[Stored records]
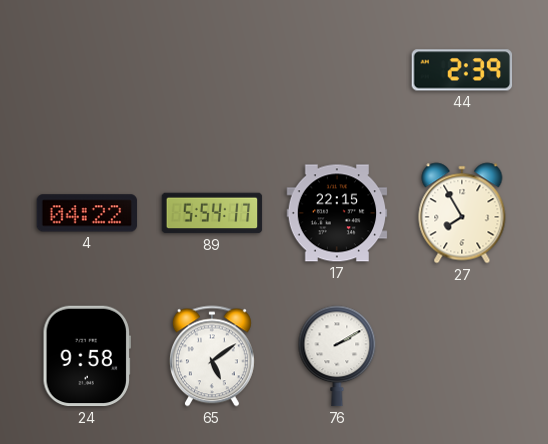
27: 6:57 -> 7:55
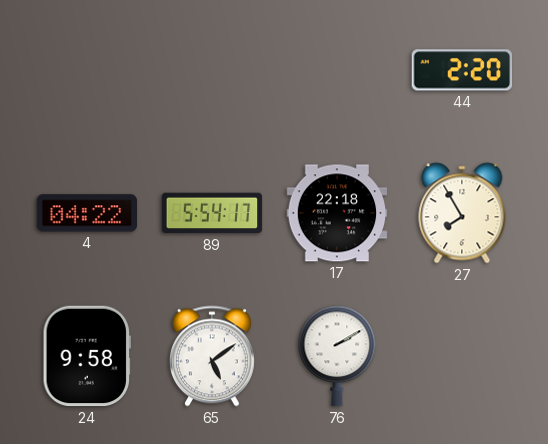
44: 2:39 -> 2:20
17: 22:15 -> 22:18
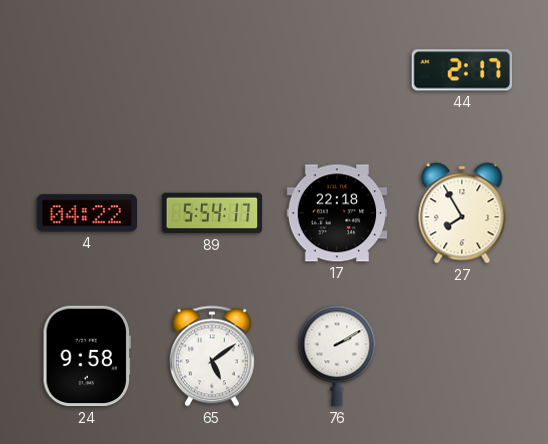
44: 2:20 -> 2:17
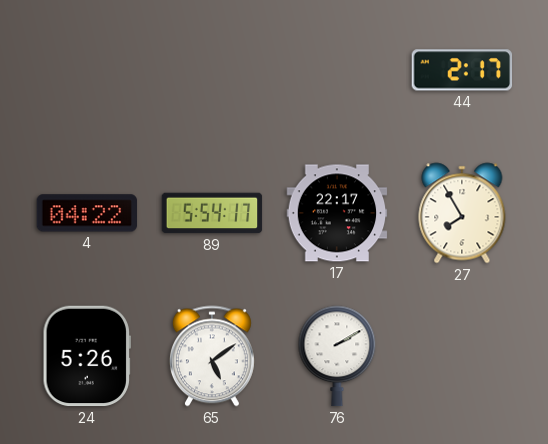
17: 22:18 -> 22:17
24: 9:58 -> 5:26
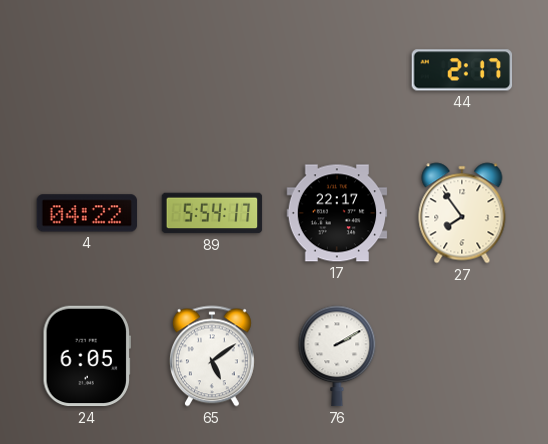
27: 7:55 -> 7:54
24: 5:26 -> 6:05
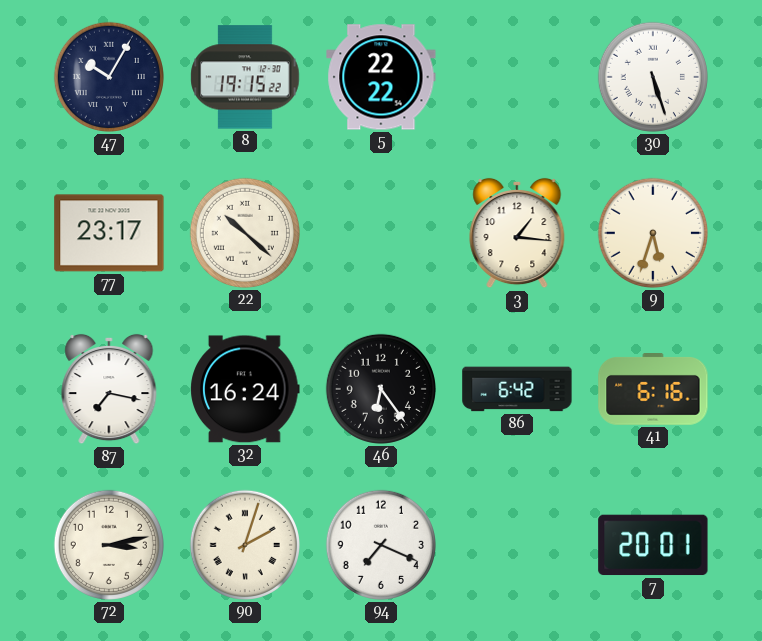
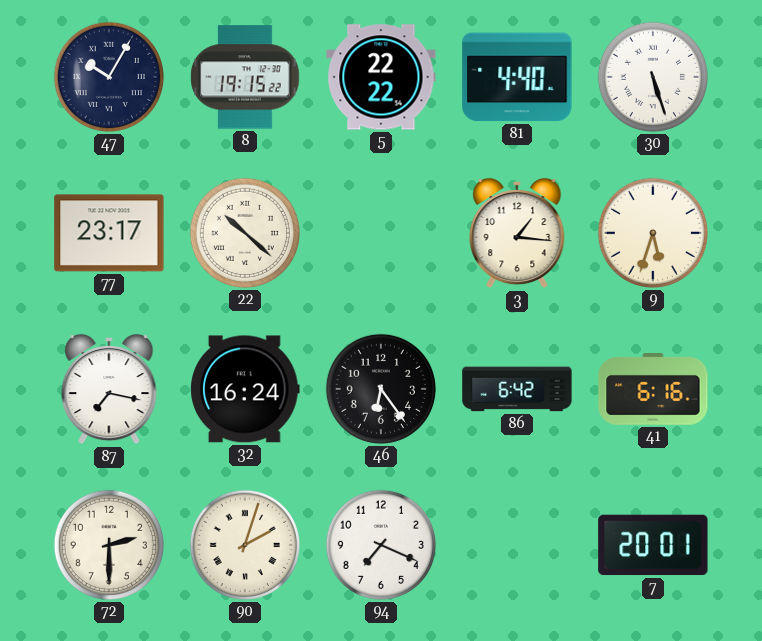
81: none -> 4:40
72: 3:13 -> 2:30
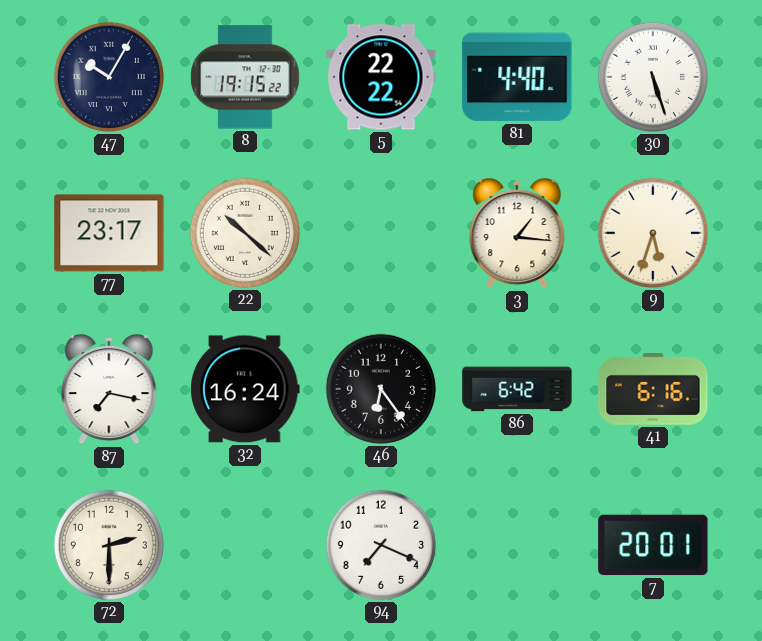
90: 2:03 -> none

INSTRUCTIONS FOR THE TASK:
Pull every clock line out of the rows above, in order and character for character. Leave the pictures out of your answer.

EXERCISE RESULT:
27: 6:57 -> 7:55
44: 2:39 -> 2:20
17: 22:15 -> 22:18
44: 2:20 -> 2:17
17: 22:18 -> 22:17
24: 9:58 -> 5:26
27: 7:55 -> 7:54
24: 5:26 -> 6:05
81: none -> 4:40
72: 3:13 -> 2:30
90: 2:03 -> none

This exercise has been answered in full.